• [How to complete this task]: Every record below should be retyped exactly, and no picture should appear in the copy.

- - - - -

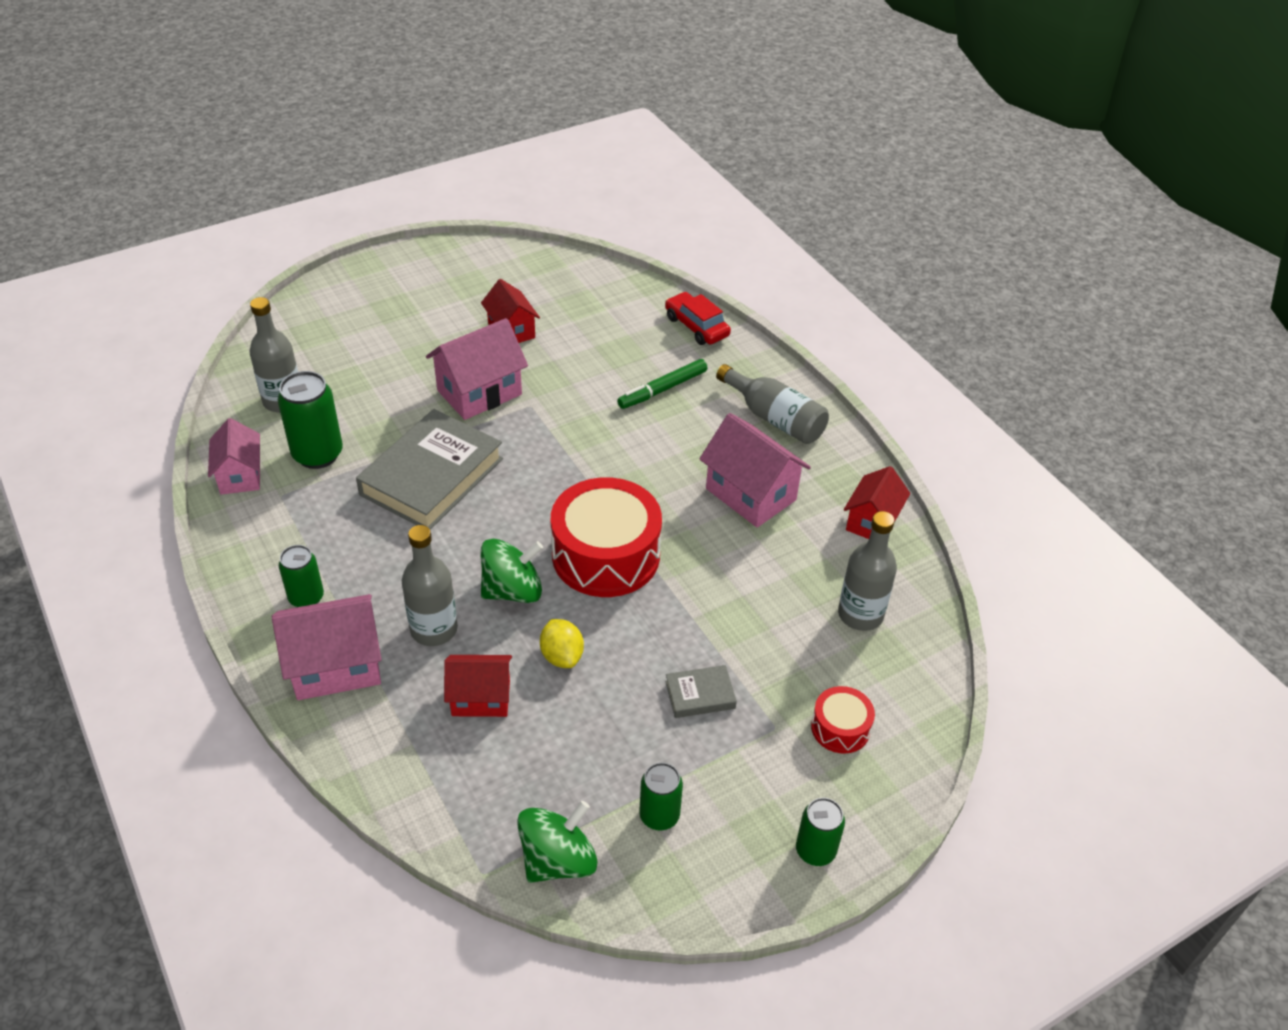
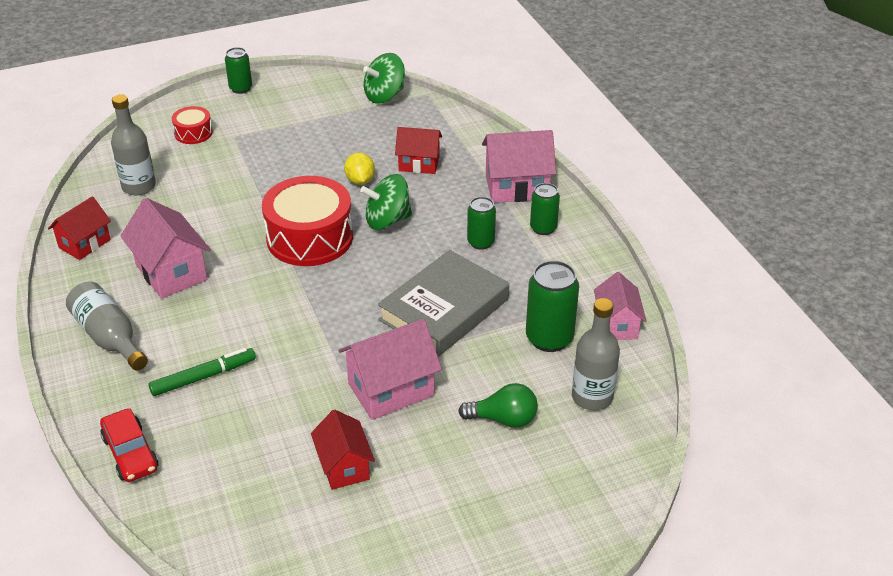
camera: 170 degrees left, 5 degrees down
(371, 376) = (503, 419): none -> green light bulb
(434, 629) = (448, 202): grey bottle -> none
(659, 816) = (322, 107): green can -> green can (480, 242)
(700, 695) = (274, 154): grey book -> none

- - - - -

• [Expected answer]:
camera: 170 degrees left, 5 degrees down
(371, 376) = (503, 419): none -> green light bulb
(434, 629) = (448, 202): grey bottle -> none
(659, 816) = (322, 107): green can -> green can (480, 242)
(700, 695) = (274, 154): grey book -> none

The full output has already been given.